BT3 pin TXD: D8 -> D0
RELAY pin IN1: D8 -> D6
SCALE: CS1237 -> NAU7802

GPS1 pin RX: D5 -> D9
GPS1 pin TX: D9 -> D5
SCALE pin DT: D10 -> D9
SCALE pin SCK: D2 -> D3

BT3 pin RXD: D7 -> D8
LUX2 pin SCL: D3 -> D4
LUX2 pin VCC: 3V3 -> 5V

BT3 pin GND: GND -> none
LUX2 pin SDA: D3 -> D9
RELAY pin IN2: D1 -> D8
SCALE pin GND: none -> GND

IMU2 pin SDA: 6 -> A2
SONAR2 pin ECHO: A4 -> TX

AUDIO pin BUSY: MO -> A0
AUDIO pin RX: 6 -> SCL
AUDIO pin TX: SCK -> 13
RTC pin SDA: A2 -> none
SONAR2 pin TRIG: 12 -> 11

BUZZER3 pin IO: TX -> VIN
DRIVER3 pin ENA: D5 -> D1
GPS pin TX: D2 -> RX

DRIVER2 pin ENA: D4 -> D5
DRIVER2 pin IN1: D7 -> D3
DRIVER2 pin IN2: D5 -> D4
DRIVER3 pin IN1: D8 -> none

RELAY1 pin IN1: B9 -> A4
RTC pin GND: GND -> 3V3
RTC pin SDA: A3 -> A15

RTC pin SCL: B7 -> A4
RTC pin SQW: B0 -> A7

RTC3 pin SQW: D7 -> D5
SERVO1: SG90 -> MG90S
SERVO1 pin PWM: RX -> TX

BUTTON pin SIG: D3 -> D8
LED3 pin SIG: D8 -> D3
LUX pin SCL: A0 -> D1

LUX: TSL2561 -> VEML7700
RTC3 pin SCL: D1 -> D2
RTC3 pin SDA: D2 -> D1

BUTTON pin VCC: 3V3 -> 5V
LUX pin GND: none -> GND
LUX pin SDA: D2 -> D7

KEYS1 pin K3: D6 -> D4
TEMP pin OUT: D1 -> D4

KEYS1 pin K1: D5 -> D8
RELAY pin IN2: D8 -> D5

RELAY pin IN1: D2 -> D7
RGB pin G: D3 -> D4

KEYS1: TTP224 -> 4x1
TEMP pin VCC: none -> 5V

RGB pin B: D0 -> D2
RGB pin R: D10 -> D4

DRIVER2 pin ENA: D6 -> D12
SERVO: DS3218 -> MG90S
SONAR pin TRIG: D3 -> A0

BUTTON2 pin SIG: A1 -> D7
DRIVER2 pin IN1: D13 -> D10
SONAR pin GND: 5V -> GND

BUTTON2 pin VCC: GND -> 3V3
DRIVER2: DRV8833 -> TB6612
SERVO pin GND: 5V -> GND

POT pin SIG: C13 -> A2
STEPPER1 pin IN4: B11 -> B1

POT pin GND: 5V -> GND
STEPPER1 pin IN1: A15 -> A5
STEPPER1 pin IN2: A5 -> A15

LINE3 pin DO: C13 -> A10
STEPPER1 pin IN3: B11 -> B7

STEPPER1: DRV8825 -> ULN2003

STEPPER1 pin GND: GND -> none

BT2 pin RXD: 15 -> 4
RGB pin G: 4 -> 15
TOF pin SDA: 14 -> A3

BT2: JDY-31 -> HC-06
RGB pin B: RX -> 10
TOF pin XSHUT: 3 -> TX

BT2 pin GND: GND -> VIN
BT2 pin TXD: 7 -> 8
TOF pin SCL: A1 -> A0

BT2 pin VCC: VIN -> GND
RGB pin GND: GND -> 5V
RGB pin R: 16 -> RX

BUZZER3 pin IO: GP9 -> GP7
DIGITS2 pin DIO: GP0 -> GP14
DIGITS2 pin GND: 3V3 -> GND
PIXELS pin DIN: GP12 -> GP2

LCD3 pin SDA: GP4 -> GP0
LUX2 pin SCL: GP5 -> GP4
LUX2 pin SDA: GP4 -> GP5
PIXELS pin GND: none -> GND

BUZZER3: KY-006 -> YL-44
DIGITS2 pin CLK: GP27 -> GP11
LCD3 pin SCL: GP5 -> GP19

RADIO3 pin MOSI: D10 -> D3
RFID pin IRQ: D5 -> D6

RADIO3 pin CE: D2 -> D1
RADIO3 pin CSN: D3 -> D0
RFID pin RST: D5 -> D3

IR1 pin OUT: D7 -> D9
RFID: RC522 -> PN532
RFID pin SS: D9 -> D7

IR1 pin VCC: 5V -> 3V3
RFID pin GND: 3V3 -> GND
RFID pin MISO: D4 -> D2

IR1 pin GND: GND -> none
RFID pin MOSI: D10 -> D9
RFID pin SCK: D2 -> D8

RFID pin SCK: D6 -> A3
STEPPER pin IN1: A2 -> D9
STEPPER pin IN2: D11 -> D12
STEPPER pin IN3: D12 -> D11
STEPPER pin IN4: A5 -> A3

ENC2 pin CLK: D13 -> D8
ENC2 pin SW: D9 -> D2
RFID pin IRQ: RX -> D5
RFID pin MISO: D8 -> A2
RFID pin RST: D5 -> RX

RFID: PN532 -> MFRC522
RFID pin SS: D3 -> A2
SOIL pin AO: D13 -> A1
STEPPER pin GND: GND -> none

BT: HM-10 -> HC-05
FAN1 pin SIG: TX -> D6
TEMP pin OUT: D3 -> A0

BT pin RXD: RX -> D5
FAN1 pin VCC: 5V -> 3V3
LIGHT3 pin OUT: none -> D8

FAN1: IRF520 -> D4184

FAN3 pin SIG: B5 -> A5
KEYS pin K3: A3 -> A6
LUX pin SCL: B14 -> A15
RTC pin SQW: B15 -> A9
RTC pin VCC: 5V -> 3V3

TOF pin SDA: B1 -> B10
.....
- [EXERCISE OBJECTIVE]: Output exactly the lines of the records from the first through the one bearing "SCALE pin GND: none -> GND", both ends included.

- [RESPONSE TO THIS EXERCISE]:
BT3 pin TXD: D8 -> D0
RELAY pin IN1: D8 -> D6
SCALE: CS1237 -> NAU7802

GPS1 pin RX: D5 -> D9
GPS1 pin TX: D9 -> D5
SCALE pin DT: D10 -> D9
SCALE pin SCK: D2 -> D3

BT3 pin RXD: D7 -> D8
LUX2 pin SCL: D3 -> D4
LUX2 pin VCC: 3V3 -> 5V

BT3 pin GND: GND -> none
LUX2 pin SDA: D3 -> D9
RELAY pin IN2: D1 -> D8
SCALE pin GND: none -> GND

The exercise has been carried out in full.